Data excerpts:
▬▬▬▬▬▬

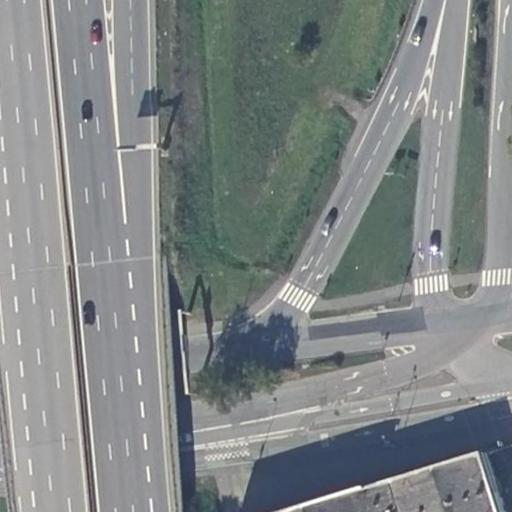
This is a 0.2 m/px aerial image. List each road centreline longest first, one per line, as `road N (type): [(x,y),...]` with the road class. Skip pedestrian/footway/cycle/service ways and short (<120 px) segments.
road 1 (trunk): [(140,511),(155,471),(131,0)]
road 2 (trunk): [(7,0),(60,511)]
road 3 (trunk): [(125,511),(78,0)]
road 4 (primary): [(31,451),(511,382)]
road 5 (trunk): [(31,451),(387,378),(463,347)]
road 6 (trunk): [(434,0),(400,99),(333,236),(299,297),(242,352)]
road 7 (trunk): [(457,0),(430,272),(442,328)]
road 8 (primary): [(242,352),(0,380)]
road 9 (primary): [(442,328),(242,352)]
road 10 (trunk): [(504,201),(511,75)]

▬▬▬▬▬▬

Exercise:
Copy out all of the data above word for word, omitting the picture.

Task result:
This is a 0.2 m/px aerial image. List each road centreline longest first, one per line, as `road N (type): [(x,y),...]` with the road class. Skip pedestrian/footway/cycle/service ways and short (<120 px) segments.
road 1 (trunk): [(140,511),(155,471),(131,0)]
road 2 (trunk): [(7,0),(60,511)]
road 3 (trunk): [(125,511),(78,0)]
road 4 (primary): [(31,451),(511,382)]
road 5 (trunk): [(31,451),(387,378),(463,347)]
road 6 (trunk): [(434,0),(400,99),(333,236),(299,297),(242,352)]
road 7 (trunk): [(457,0),(430,272),(442,328)]
road 8 (primary): [(242,352),(0,380)]
road 9 (primary): [(442,328),(242,352)]
road 10 (trunk): [(504,201),(511,75)]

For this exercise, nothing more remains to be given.